What is needed:
Write out the data again exactly, skipping every picture.

Edit difference data:
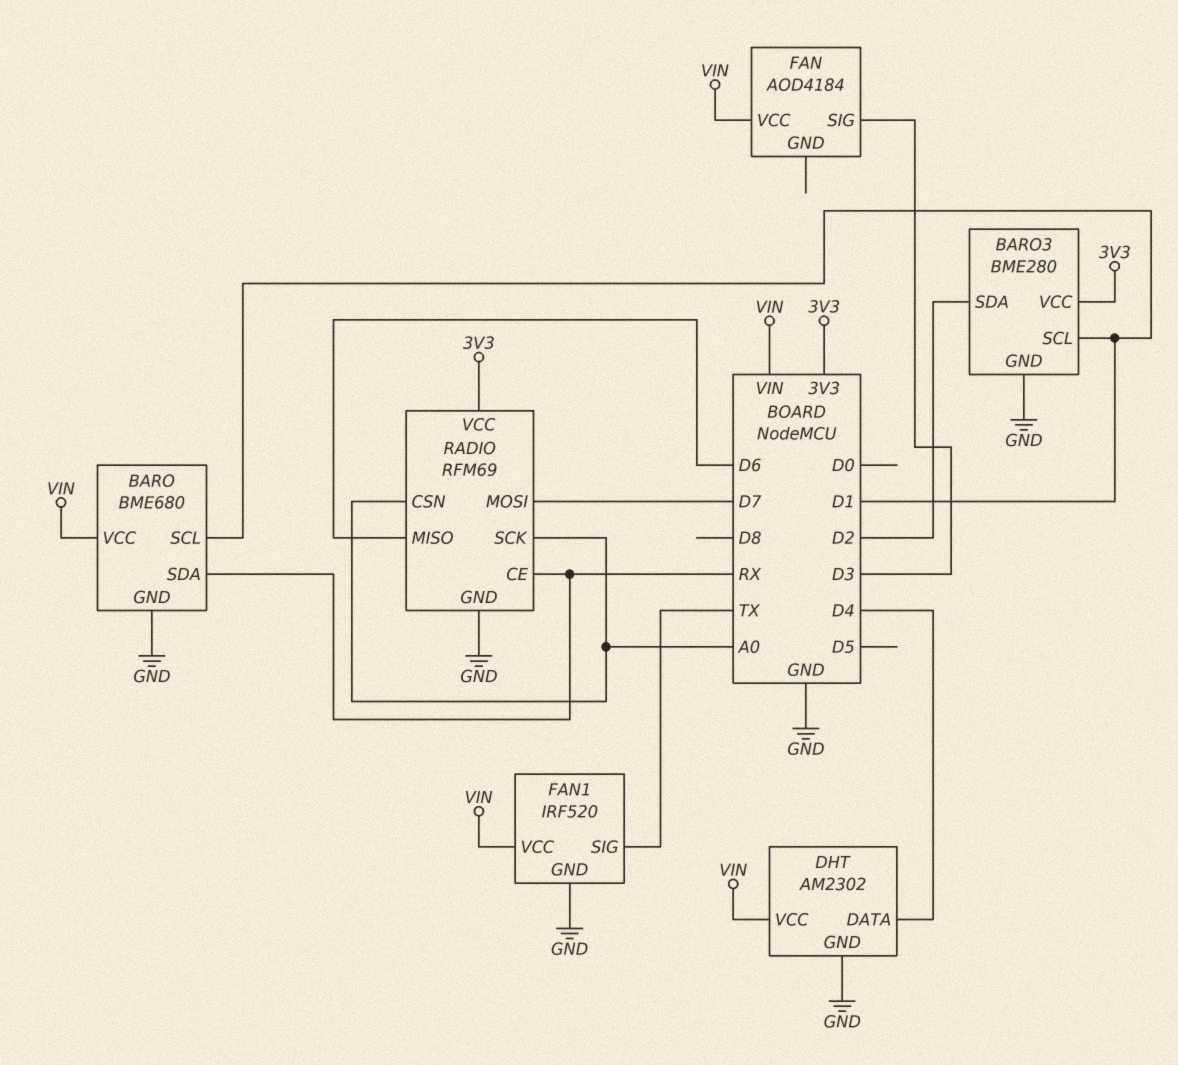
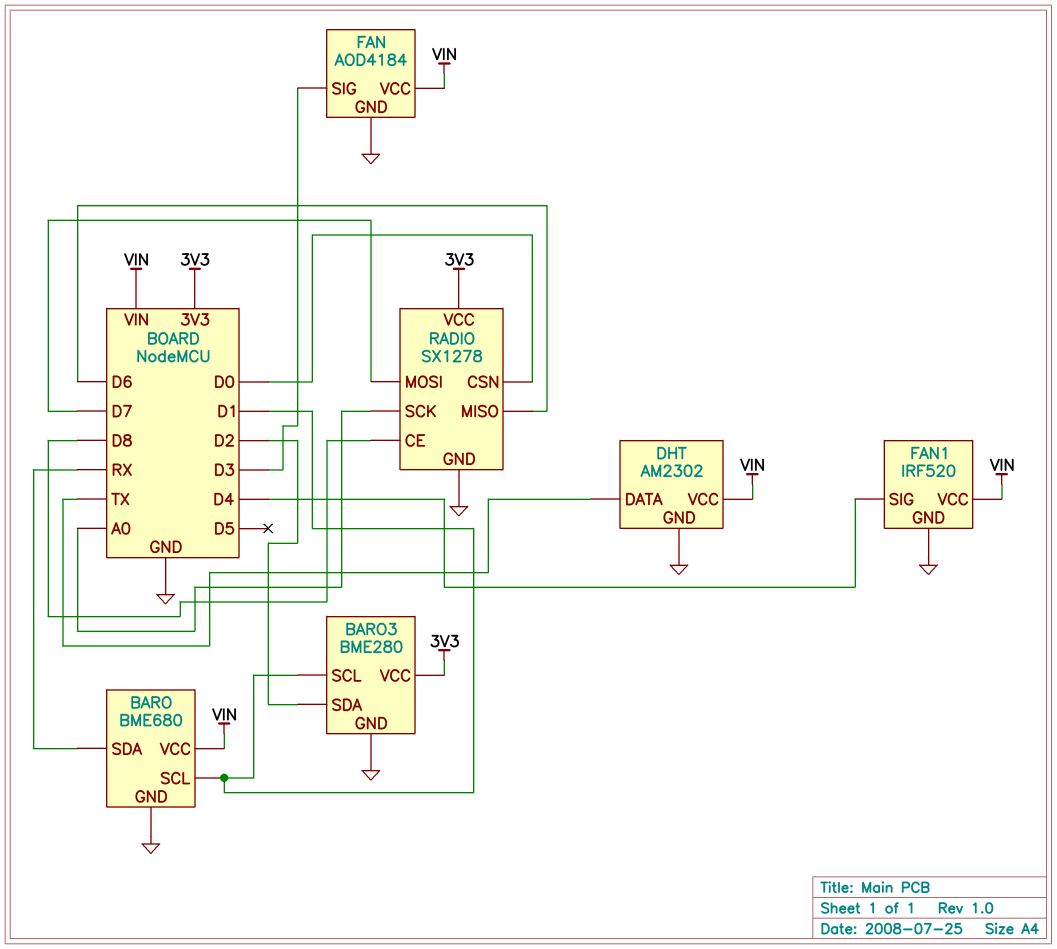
DHT pin DATA: D4 -> TX
FAN pin GND: none -> GND
FAN1 pin SIG: TX -> D4
RADIO: RFM69 -> SX1278
RADIO pin CE: RX -> D8
RADIO pin CSN: A0 -> D0

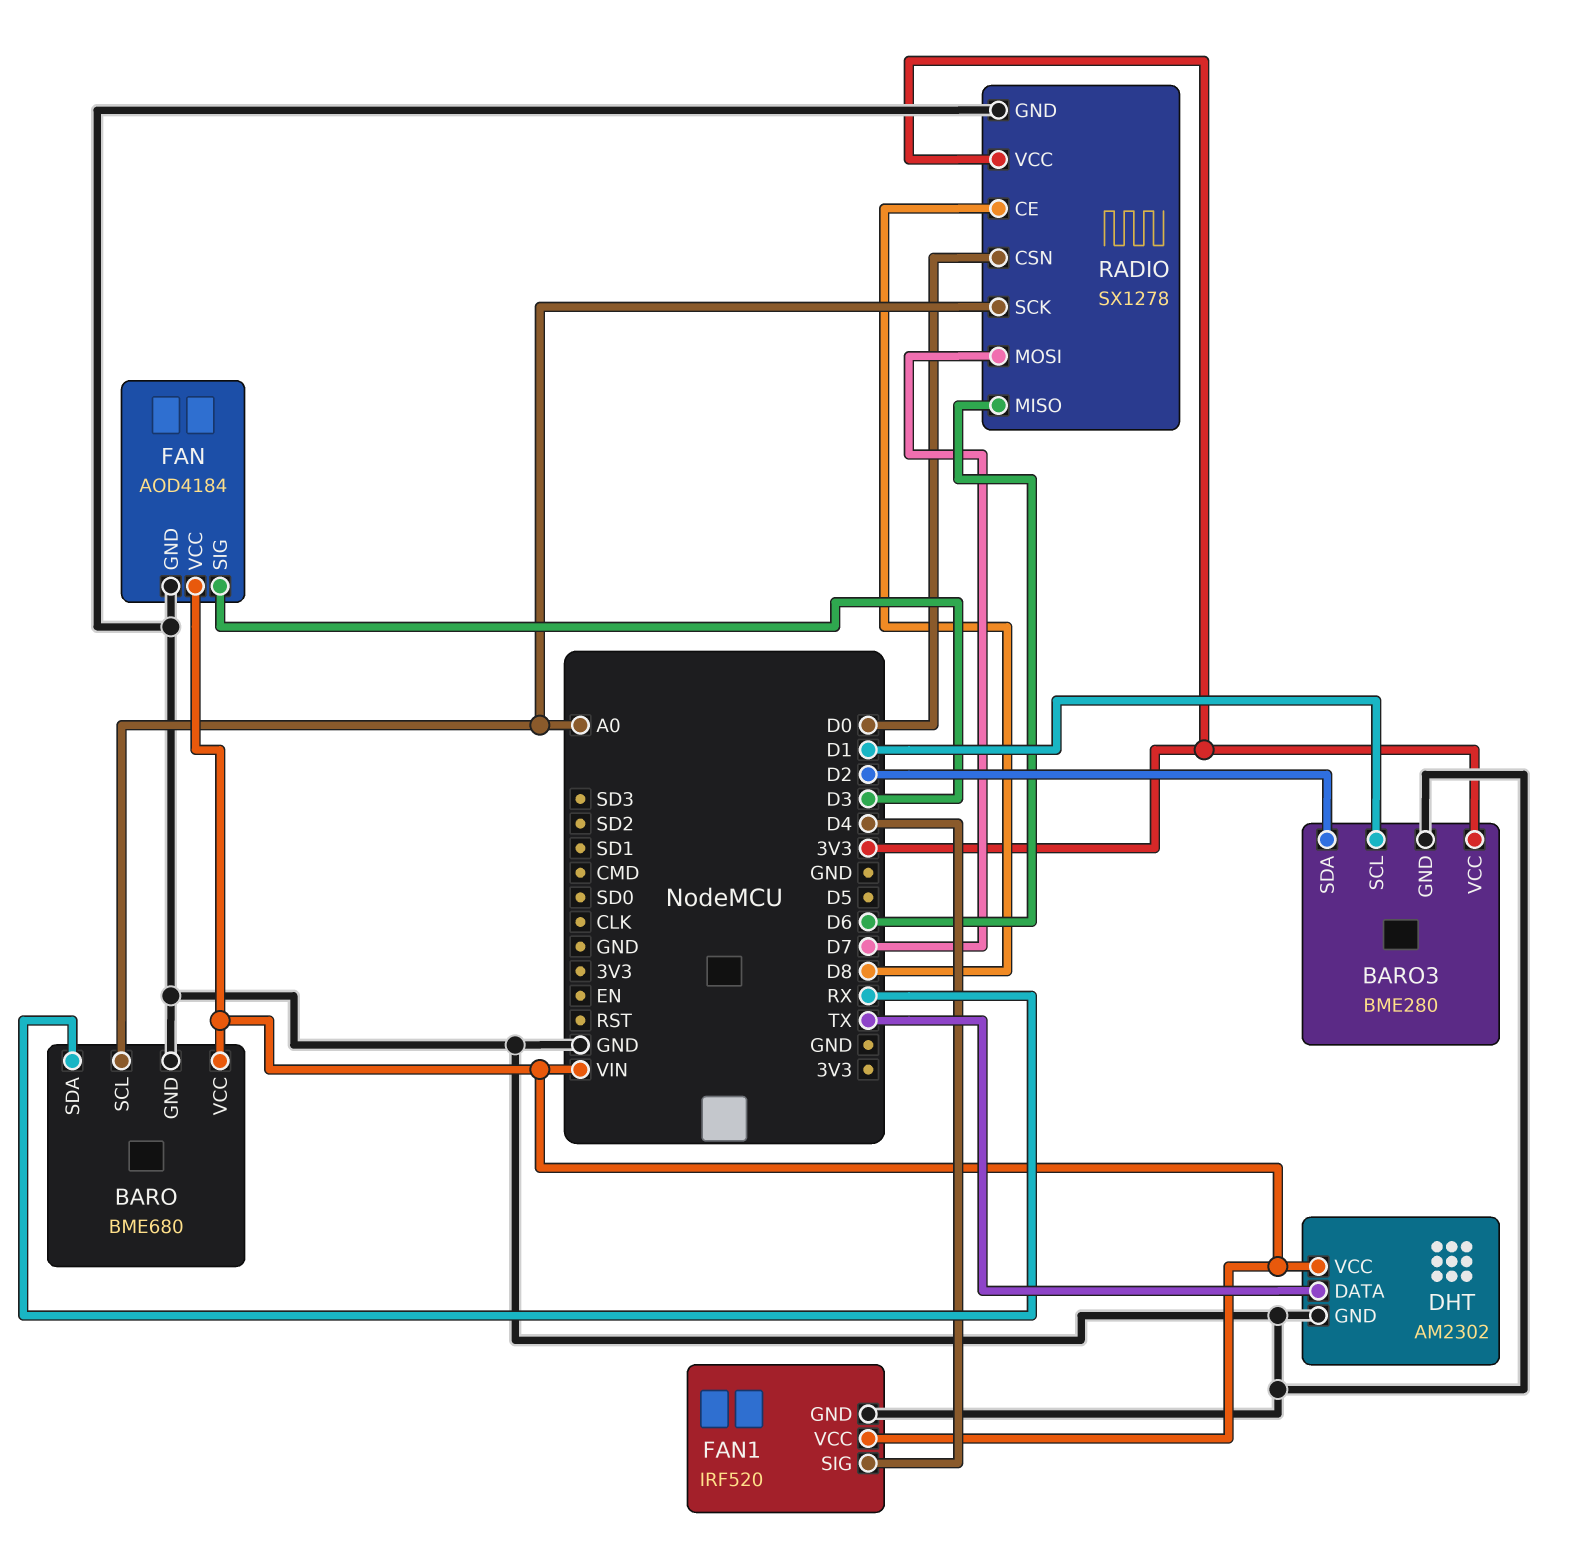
BARO pin SCL: D1 -> A0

Exercise response:
DHT pin DATA: D4 -> TX
FAN pin GND: none -> GND
FAN1 pin SIG: TX -> D4
RADIO: RFM69 -> SX1278
RADIO pin CE: RX -> D8
RADIO pin CSN: A0 -> D0

BARO pin SCL: D1 -> A0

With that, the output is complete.